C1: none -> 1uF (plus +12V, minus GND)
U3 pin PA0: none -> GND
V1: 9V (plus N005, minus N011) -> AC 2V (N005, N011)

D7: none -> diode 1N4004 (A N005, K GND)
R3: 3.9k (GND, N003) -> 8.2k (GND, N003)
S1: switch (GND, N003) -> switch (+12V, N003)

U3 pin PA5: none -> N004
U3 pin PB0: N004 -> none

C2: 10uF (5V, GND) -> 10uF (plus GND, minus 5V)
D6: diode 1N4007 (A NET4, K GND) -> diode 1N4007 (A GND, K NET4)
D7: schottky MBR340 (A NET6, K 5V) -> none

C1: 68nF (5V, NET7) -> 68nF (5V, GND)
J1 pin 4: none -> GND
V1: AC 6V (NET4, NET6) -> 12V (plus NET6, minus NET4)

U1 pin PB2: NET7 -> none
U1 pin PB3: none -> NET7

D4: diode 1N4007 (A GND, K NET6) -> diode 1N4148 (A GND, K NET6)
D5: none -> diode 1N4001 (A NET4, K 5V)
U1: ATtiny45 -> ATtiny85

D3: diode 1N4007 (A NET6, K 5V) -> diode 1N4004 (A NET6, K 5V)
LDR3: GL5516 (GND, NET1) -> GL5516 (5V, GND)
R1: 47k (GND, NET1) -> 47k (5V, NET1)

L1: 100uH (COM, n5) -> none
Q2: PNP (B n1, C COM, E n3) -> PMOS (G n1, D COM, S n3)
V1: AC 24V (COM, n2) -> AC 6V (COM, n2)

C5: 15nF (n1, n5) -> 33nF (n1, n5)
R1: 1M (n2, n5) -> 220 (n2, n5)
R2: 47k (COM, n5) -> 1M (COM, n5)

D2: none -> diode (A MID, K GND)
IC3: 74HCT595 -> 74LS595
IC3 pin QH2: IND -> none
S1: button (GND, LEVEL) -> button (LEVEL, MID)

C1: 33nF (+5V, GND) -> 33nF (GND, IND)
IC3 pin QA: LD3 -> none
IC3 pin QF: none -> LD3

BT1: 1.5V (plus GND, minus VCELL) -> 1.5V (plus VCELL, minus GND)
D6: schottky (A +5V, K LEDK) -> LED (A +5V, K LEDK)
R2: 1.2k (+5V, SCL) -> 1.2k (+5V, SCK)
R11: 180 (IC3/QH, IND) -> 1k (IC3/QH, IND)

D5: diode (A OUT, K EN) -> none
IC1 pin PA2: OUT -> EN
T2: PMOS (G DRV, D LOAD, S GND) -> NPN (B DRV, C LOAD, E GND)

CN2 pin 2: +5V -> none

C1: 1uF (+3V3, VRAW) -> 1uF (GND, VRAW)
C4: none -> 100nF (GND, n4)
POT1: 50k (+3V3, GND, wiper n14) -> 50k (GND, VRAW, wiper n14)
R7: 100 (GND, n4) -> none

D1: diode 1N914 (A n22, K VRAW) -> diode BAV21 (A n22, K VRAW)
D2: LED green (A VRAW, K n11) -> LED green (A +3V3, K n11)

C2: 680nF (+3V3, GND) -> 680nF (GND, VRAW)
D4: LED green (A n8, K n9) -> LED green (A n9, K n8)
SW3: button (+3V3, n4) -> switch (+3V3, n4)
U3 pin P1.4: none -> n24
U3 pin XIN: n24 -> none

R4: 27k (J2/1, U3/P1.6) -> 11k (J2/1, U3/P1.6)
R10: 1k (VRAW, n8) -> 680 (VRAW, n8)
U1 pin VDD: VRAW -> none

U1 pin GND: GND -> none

════════

Restate, without alteration, the lines of the material above that begin at the one containing "R11: 180 (IC3/QH, IND) -> 1k (IC3/QH, IND)" and run through its last line.

**EXERCISE RESPONSE**:
R11: 180 (IC3/QH, IND) -> 1k (IC3/QH, IND)

D5: diode (A OUT, K EN) -> none
IC1 pin PA2: OUT -> EN
T2: PMOS (G DRV, D LOAD, S GND) -> NPN (B DRV, C LOAD, E GND)

CN2 pin 2: +5V -> none

C1: 1uF (+3V3, VRAW) -> 1uF (GND, VRAW)
C4: none -> 100nF (GND, n4)
POT1: 50k (+3V3, GND, wiper n14) -> 50k (GND, VRAW, wiper n14)
R7: 100 (GND, n4) -> none

D1: diode 1N914 (A n22, K VRAW) -> diode BAV21 (A n22, K VRAW)
D2: LED green (A VRAW, K n11) -> LED green (A +3V3, K n11)

C2: 680nF (+3V3, GND) -> 680nF (GND, VRAW)
D4: LED green (A n8, K n9) -> LED green (A n9, K n8)
SW3: button (+3V3, n4) -> switch (+3V3, n4)
U3 pin P1.4: none -> n24
U3 pin XIN: n24 -> none

R4: 27k (J2/1, U3/P1.6) -> 11k (J2/1, U3/P1.6)
R10: 1k (VRAW, n8) -> 680 (VRAW, n8)
U1 pin VDD: VRAW -> none

U1 pin GND: GND -> none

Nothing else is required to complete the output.